--- Aim of the task ---
Copy each line below word for word and drop every image.

--- Supplied material ---
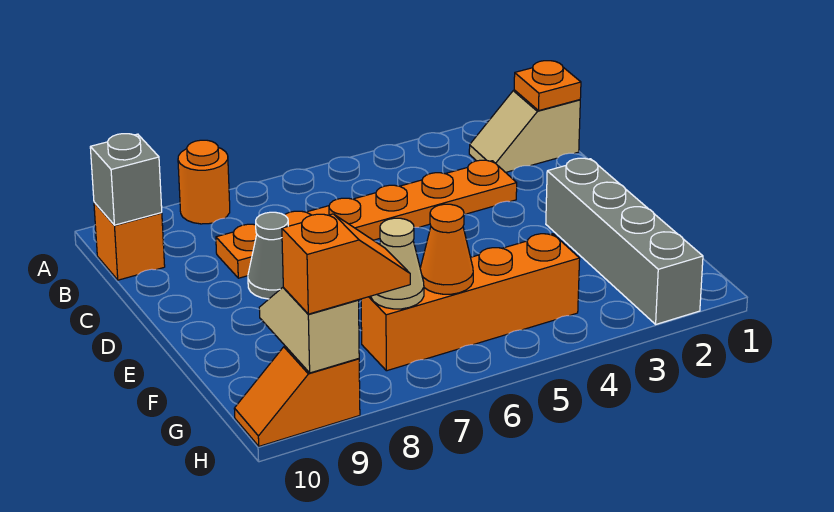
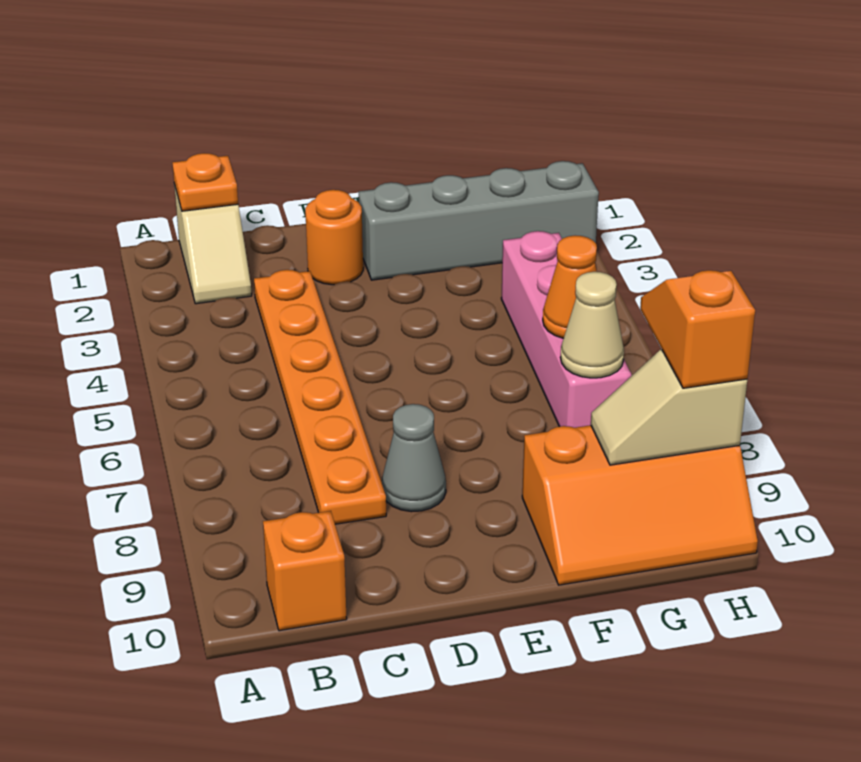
orange round brick A8 level 1 -> orange round brick D2 level 1
grey brick B10 level 2 -> none
orange brick G4:G7 level 1 -> pink brick G4:G7 level 1
orange slope H9:H10 level 1 top 9 -> orange slope F9:H10 level 1 top 9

--- Exercise output ---
orange round brick A8 level 1 -> orange round brick D2 level 1
grey brick B10 level 2 -> none
orange brick G4:G7 level 1 -> pink brick G4:G7 level 1
orange slope H9:H10 level 1 top 9 -> orange slope F9:H10 level 1 top 9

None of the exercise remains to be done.